TASK DETAILS: Print out the entries from the line containing "R4: 2.2k (GND, VRAW) -> 2.2k (GND, TEMP)" through the last line, exactly, and print nothing else. Pictures are not copied.

================

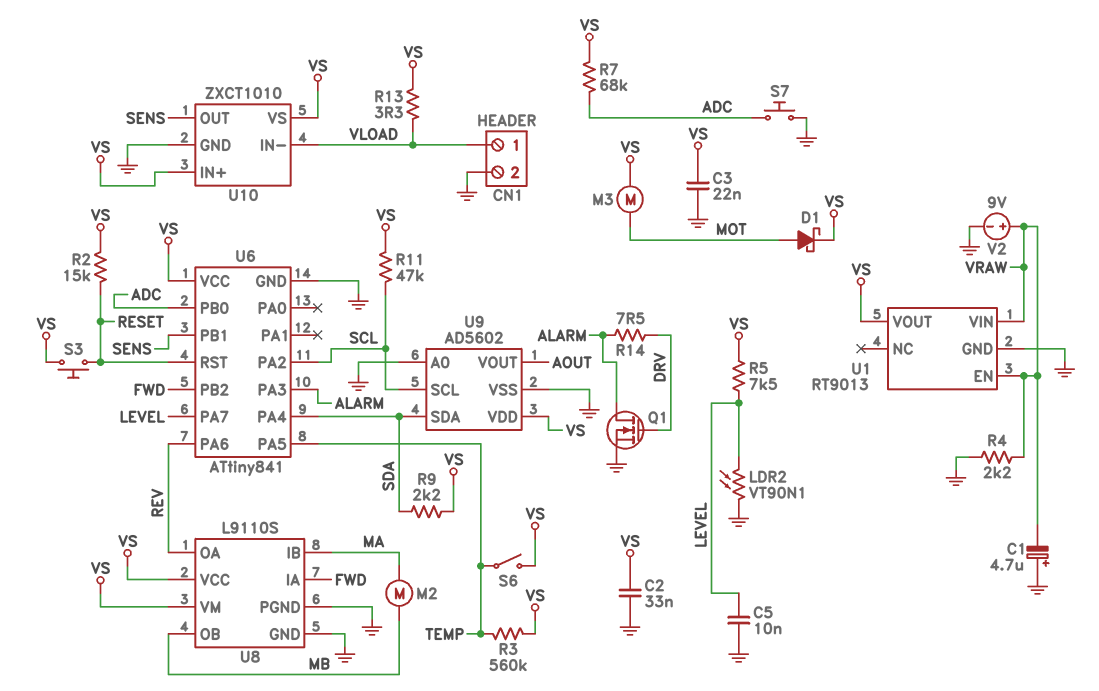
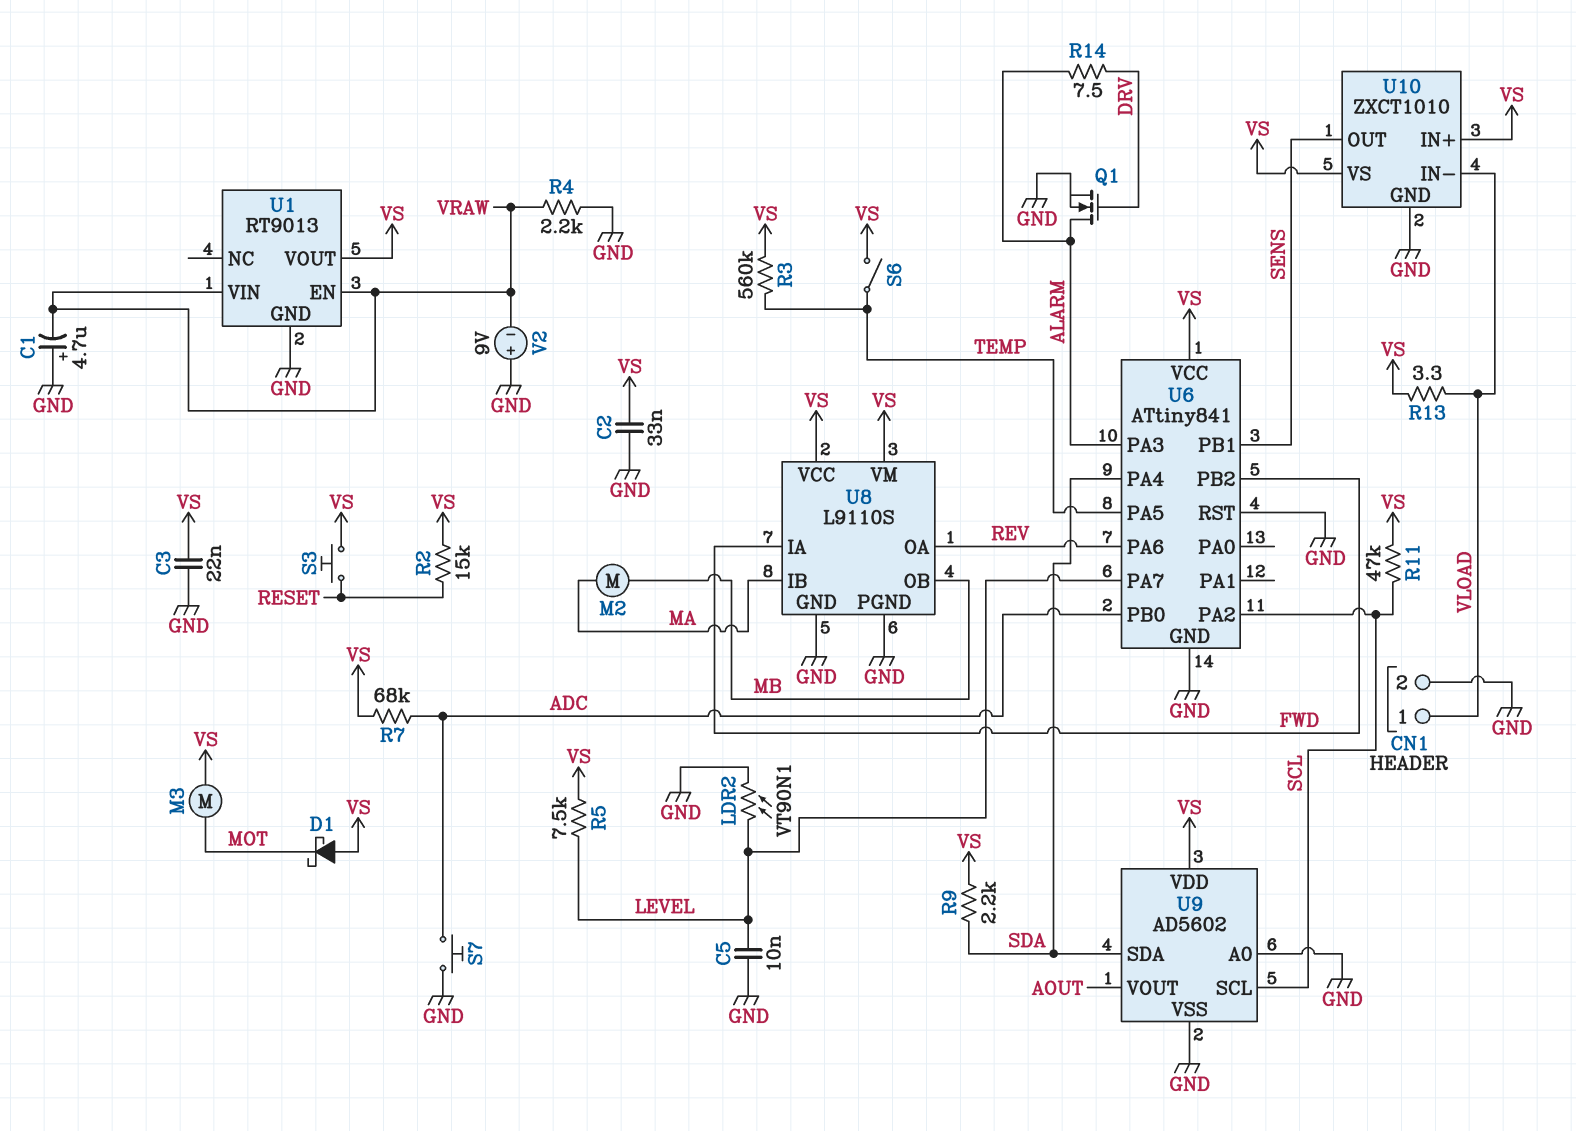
D1: schottky (A MOT, K VS) -> schottky (A VS, K MOT)
U6 pin RST: RESET -> GND
V2: 9V (plus VRAW, minus GND) -> 9V (plus GND, minus VRAW)

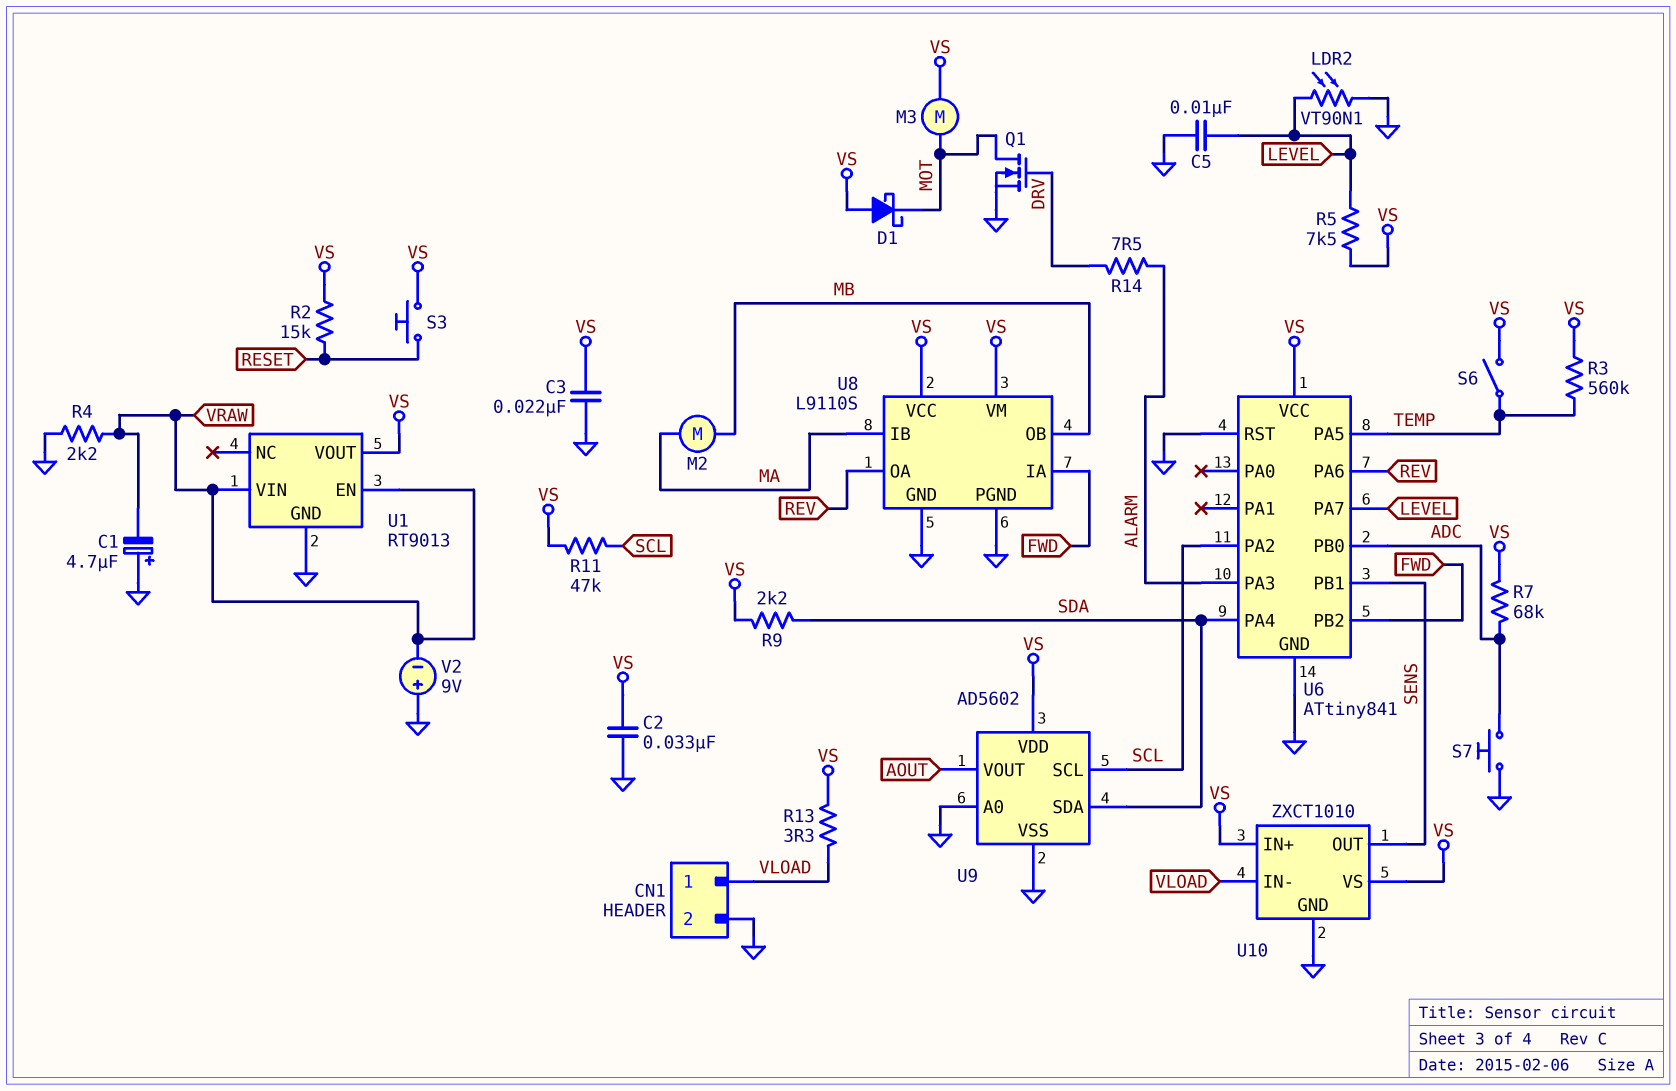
Q1: NMOS (G DRV, D ALARM, S GND) -> NMOS (G DRV, D MOT, S GND)

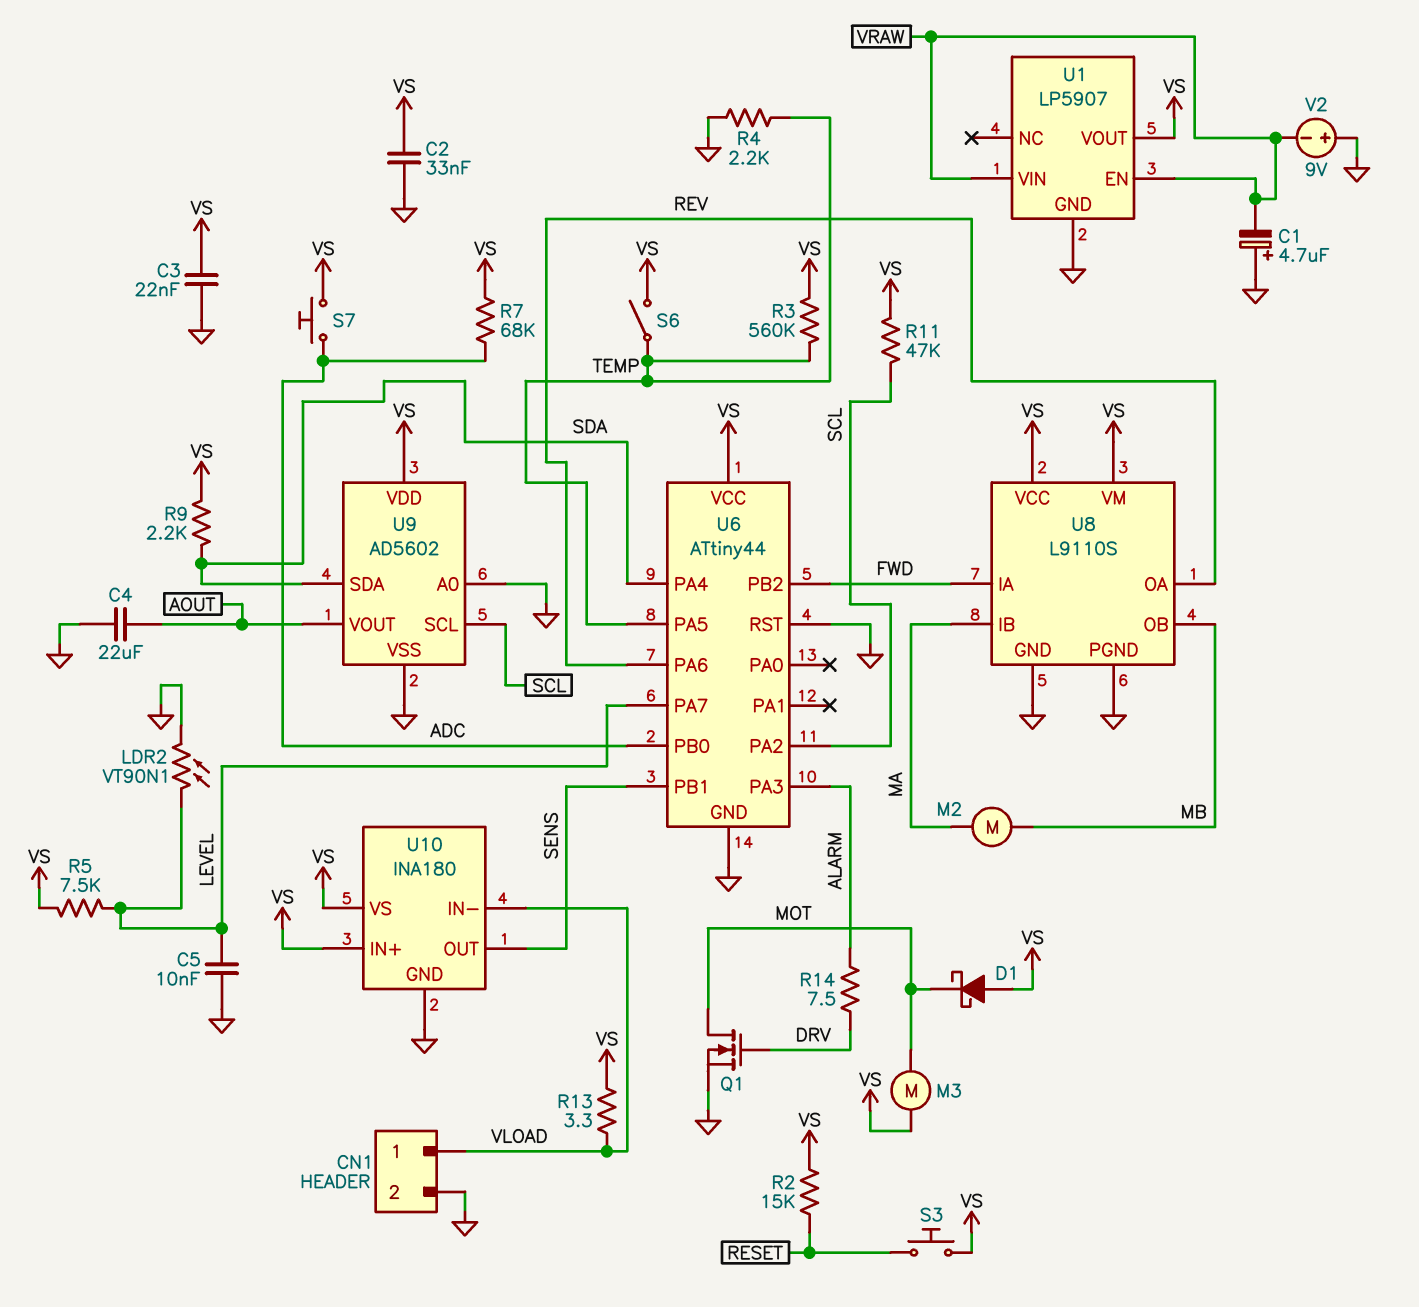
C4: none -> 22uF (AOUT, GND)
R4: 2.2k (GND, VRAW) -> 2.2k (GND, TEMP)
S7: button (ADC, GND) -> button (ADC, VS)
U1: RT9013 -> LP5907
U6: ATtiny841 -> ATtiny44
U10: ZXCT1010 -> INA180

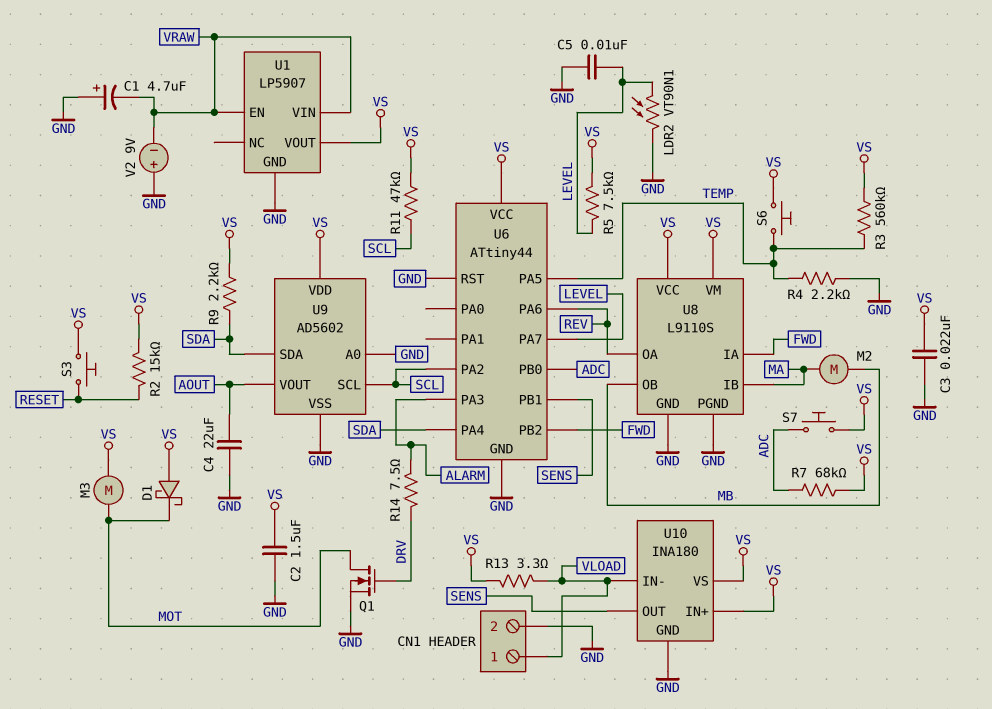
C2: 33nF (GND, VS) -> 1.5uF (GND, VS)
S6: switch (TEMP, VS) -> button (TEMP, VS)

================

OUTPUT OF THE TASK:
R4: 2.2k (GND, VRAW) -> 2.2k (GND, TEMP)
S7: button (ADC, GND) -> button (ADC, VS)
U1: RT9013 -> LP5907
U6: ATtiny841 -> ATtiny44
U10: ZXCT1010 -> INA180

C2: 33nF (GND, VS) -> 1.5uF (GND, VS)
S6: switch (TEMP, VS) -> button (TEMP, VS)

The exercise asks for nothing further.